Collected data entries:
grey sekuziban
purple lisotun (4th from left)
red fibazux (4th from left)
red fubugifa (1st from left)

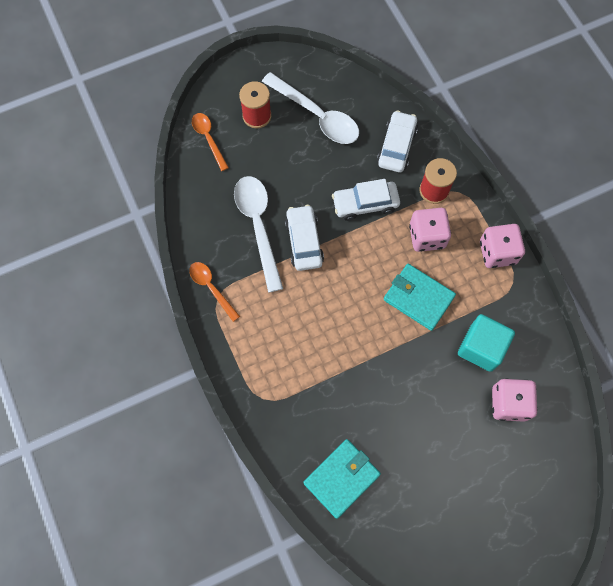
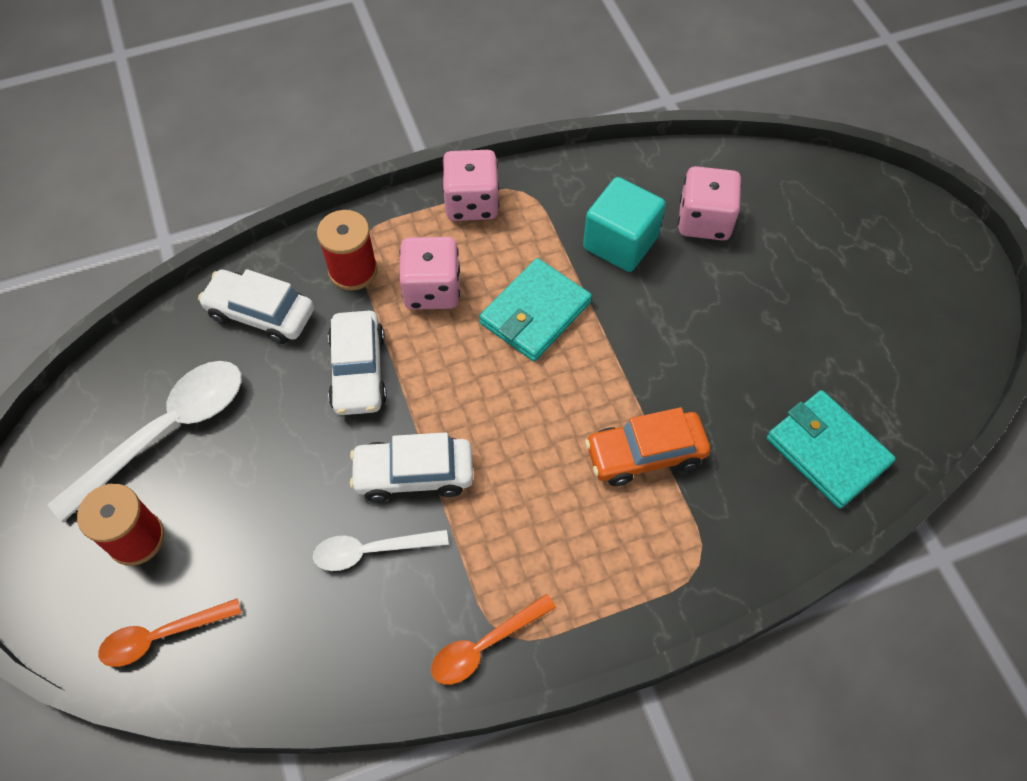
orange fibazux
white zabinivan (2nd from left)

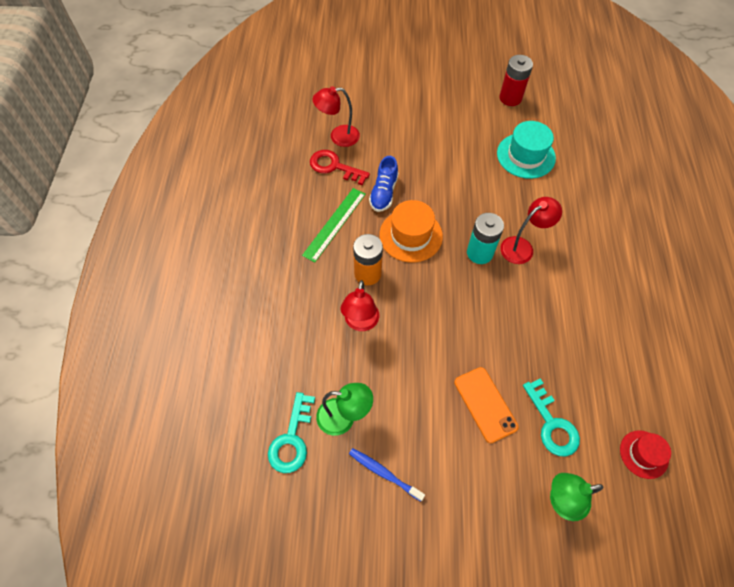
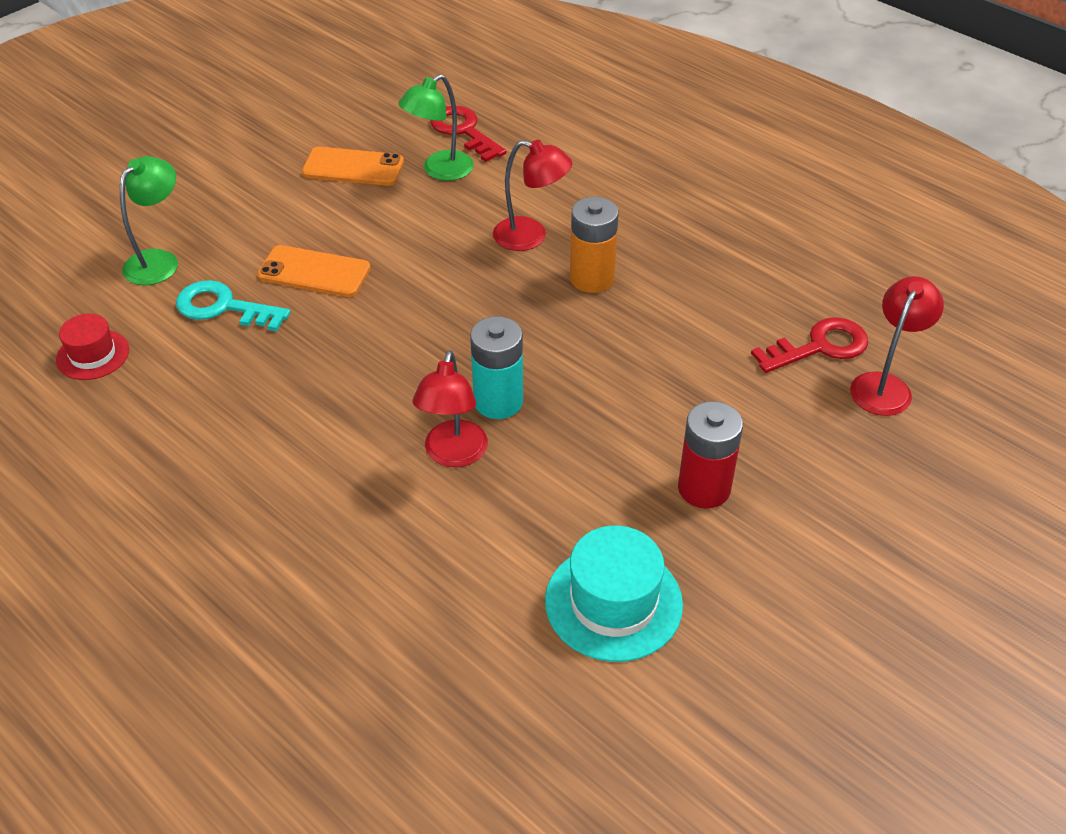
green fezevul
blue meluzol
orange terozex
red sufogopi
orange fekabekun (2nd from left)
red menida (1st from left)
red bameve (2nd from left)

_PROBLEM TO WORK ON:_ Repeat the entries verbatim; no pictures.

_WRITTEN ANSWER:_
grey sekuziban
purple lisotun (4th from left)
red fibazux (4th from left)
red fubugifa (1st from left)

orange fibazux
white zabinivan (2nd from left)

green fezevul
blue meluzol
orange terozex
red sufogopi
orange fekabekun (2nd from left)
red menida (1st from left)
red bameve (2nd from left)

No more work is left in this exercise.